---------- INPUT DATA ----------

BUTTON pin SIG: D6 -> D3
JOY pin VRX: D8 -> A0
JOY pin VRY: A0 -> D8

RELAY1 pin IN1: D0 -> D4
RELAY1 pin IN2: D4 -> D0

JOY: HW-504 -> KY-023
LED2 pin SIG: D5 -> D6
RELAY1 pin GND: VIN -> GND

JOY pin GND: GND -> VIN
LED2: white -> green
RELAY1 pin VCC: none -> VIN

----------

> DESCRIPTION OF THE TASK
Would you return exactly the lines from the one containing "LED2 pin SIG: D5 -> D6" through the end of the listing, both included, and only them?

> TASK SOLUTION
LED2 pin SIG: D5 -> D6
RELAY1 pin GND: VIN -> GND

JOY pin GND: GND -> VIN
LED2: white -> green
RELAY1 pin VCC: none -> VIN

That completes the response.